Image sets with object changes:
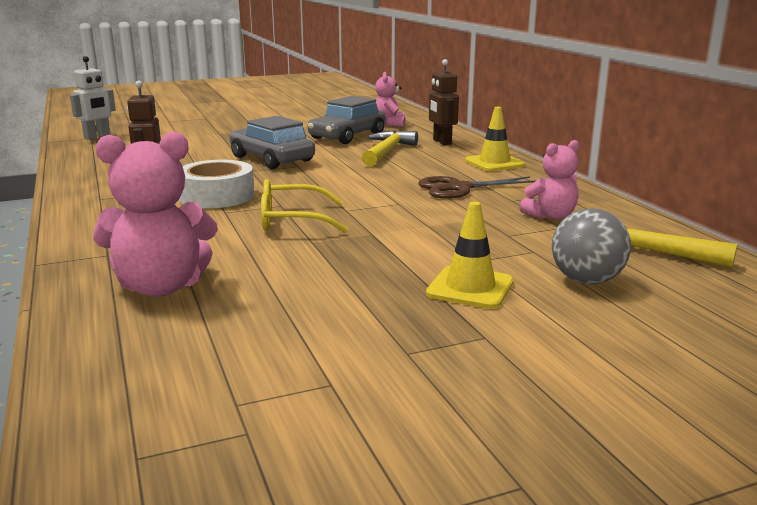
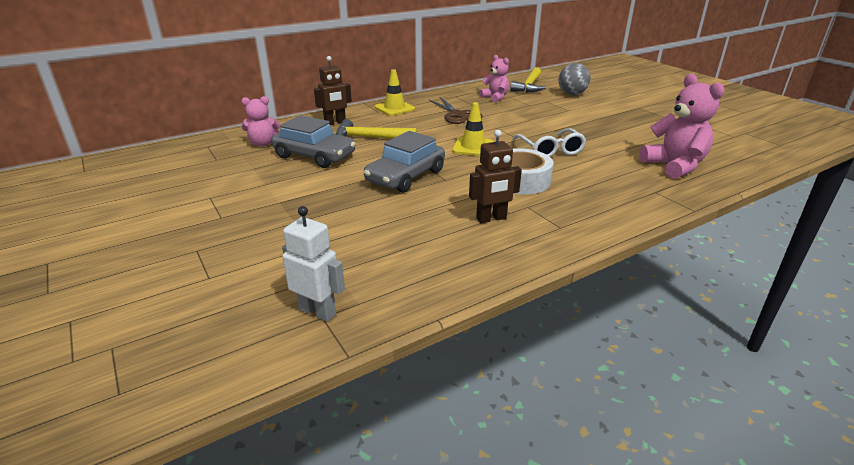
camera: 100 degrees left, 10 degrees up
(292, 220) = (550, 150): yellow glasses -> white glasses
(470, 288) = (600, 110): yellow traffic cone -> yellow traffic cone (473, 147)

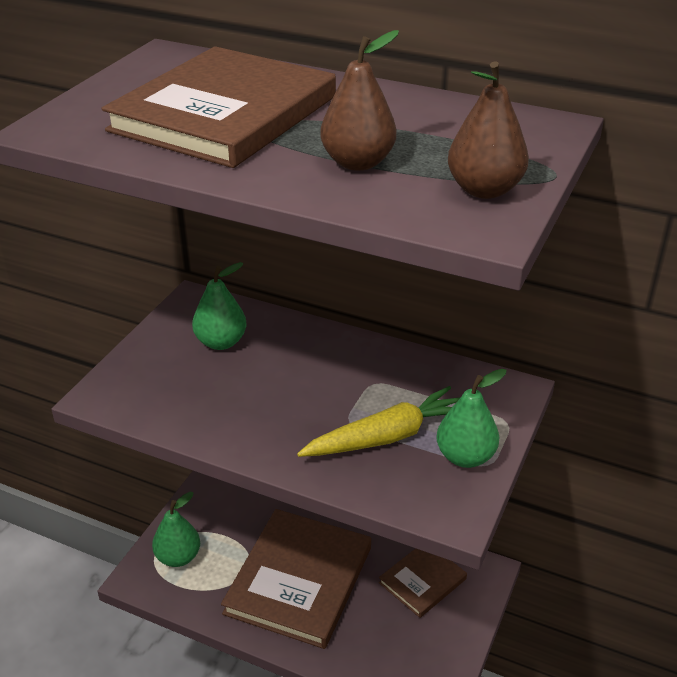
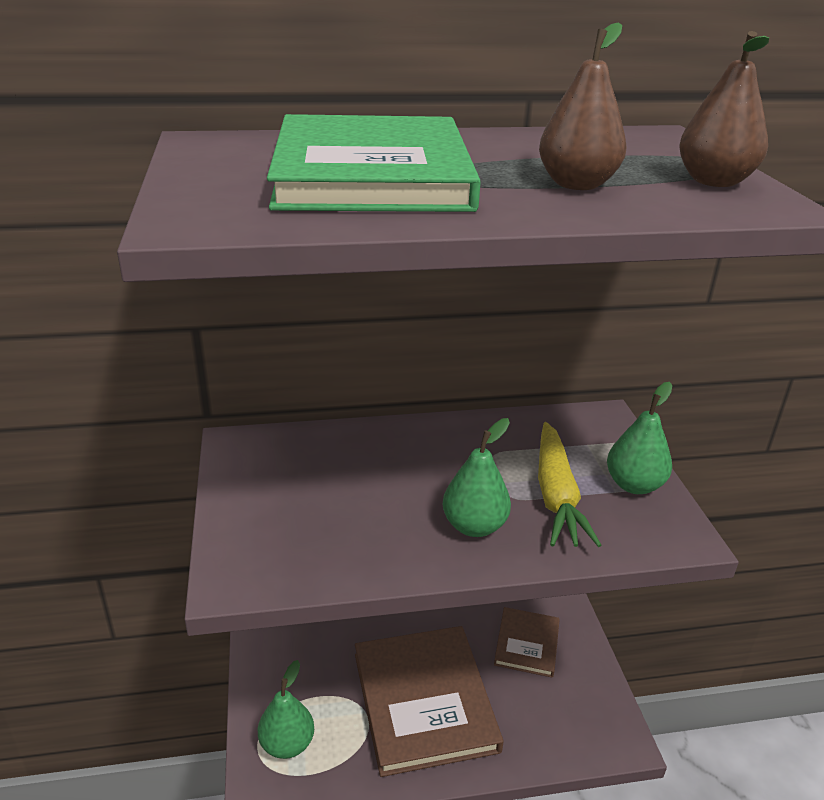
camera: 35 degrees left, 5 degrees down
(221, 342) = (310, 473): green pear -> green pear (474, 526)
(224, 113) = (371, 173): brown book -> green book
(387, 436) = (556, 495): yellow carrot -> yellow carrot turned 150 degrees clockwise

[The problem]
Would you output the data above exactly as written, but with no images?

[Finished task]
camera: 100 degrees left, 10 degrees up
(292, 220) = (550, 150): yellow glasses -> white glasses
(470, 288) = (600, 110): yellow traffic cone -> yellow traffic cone (473, 147)

camera: 35 degrees left, 5 degrees down
(221, 342) = (310, 473): green pear -> green pear (474, 526)
(224, 113) = (371, 173): brown book -> green book
(387, 436) = (556, 495): yellow carrot -> yellow carrot turned 150 degrees clockwise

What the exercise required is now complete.